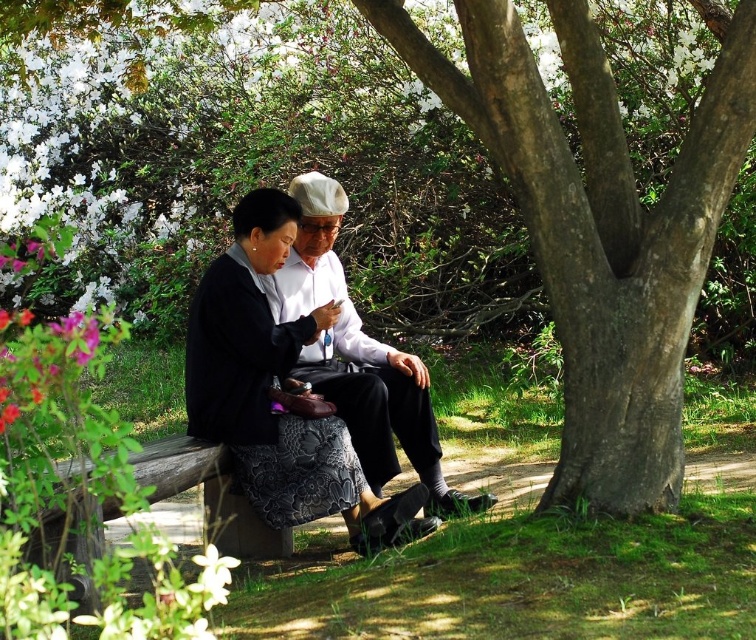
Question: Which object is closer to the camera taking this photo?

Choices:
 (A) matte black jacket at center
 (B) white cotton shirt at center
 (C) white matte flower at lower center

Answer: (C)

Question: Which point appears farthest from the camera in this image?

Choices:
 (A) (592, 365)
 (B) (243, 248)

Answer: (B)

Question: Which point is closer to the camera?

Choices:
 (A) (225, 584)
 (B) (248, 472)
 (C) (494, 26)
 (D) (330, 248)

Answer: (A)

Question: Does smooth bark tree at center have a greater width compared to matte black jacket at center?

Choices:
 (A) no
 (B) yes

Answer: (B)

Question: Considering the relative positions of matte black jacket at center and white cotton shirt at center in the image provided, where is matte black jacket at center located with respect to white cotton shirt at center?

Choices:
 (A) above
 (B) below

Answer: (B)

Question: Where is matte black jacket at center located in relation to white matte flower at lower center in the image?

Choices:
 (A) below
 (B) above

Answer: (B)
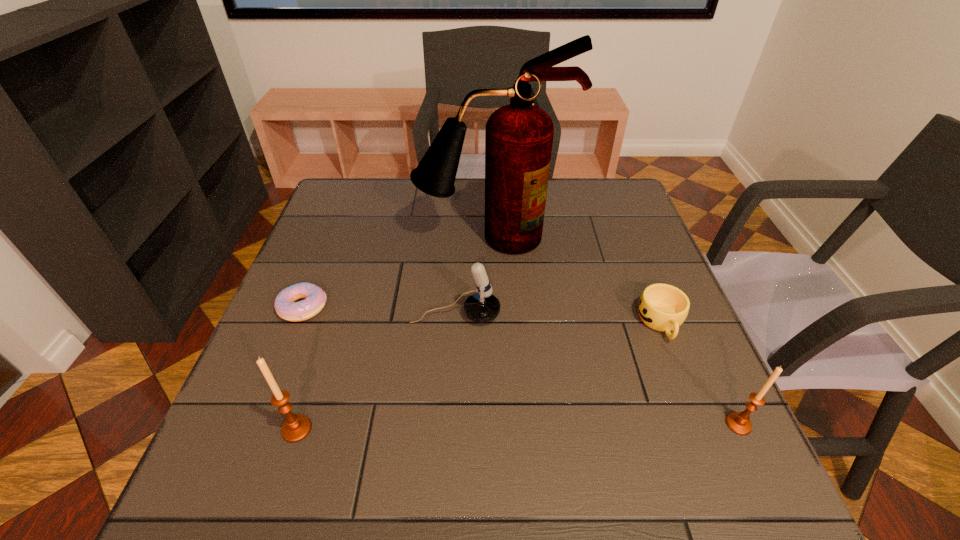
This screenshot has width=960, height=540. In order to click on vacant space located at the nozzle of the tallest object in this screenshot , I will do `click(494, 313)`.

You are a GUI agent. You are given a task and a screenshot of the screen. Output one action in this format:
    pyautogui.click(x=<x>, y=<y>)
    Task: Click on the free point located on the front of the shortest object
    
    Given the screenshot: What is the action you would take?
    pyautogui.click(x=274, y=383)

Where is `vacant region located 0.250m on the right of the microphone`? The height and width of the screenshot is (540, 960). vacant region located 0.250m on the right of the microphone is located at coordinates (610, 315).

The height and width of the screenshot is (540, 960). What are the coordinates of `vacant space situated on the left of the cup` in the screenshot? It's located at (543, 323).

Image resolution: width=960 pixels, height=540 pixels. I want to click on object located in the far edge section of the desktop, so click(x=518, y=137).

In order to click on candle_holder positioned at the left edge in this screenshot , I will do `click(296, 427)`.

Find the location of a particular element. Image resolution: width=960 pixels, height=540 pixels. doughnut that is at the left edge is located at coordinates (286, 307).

====

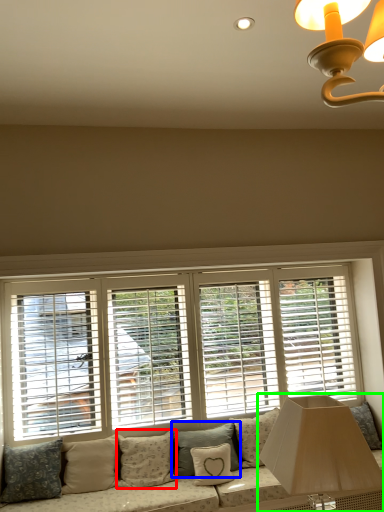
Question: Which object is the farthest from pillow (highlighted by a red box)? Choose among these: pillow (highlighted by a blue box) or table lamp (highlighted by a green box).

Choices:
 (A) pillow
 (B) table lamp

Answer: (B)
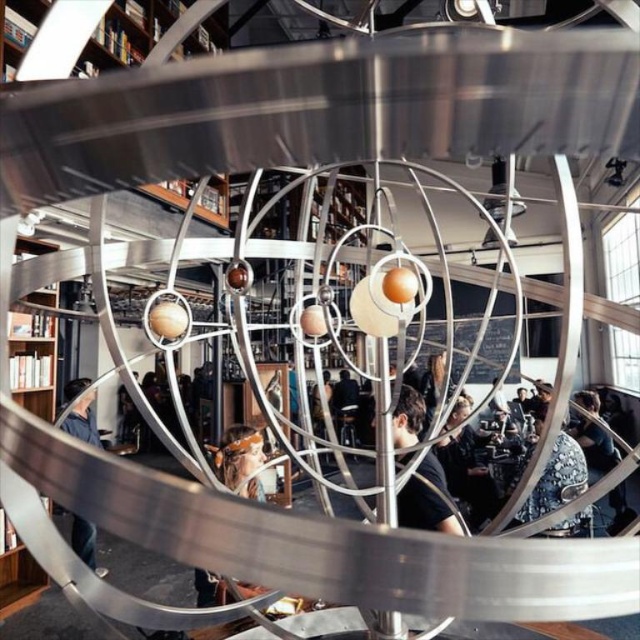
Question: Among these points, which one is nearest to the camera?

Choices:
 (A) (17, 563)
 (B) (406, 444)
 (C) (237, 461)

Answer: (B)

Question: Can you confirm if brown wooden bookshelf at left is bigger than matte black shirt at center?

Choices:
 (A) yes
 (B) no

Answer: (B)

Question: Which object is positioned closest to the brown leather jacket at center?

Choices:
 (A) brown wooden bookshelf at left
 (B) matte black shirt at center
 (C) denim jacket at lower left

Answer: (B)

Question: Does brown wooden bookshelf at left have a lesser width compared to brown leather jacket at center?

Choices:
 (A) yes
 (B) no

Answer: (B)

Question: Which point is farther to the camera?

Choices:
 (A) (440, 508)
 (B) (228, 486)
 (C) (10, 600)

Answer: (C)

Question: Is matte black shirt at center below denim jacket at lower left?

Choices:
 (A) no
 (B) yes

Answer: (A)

====

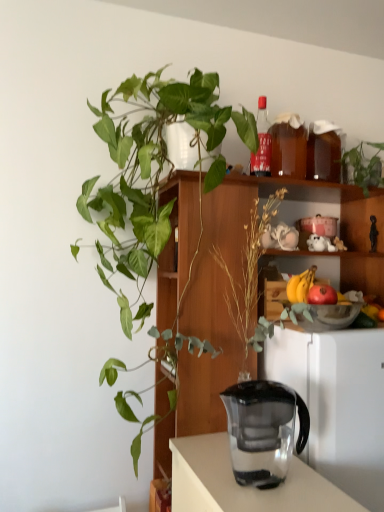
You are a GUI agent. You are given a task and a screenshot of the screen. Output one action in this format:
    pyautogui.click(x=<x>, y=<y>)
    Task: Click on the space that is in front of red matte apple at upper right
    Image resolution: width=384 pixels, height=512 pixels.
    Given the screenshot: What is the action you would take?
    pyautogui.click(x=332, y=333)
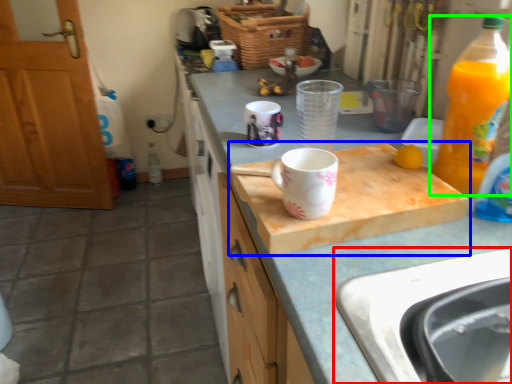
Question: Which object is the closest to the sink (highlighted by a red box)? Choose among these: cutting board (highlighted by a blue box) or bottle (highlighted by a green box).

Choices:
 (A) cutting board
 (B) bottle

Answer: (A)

====

Recopiez les lignes situées entre celle qui contient « Question: Which object is closer » et celle qui contient « Question: Which point is closer », ces deux lignes comprises. Substituez-y « lens » à « camera » et laissez tout le reste intact.

■ Réponse ■
Question: Which object is closer to the lens taking this photo?

Choices:
 (A) matte black jacket at center
 (B) white cotton shirt at center
 (C) white matte flower at lower center

Answer: (C)

Question: Which point appears farthest from the lens in this image?

Choices:
 (A) (592, 365)
 (B) (243, 248)

Answer: (B)

Question: Which point is closer to the lens?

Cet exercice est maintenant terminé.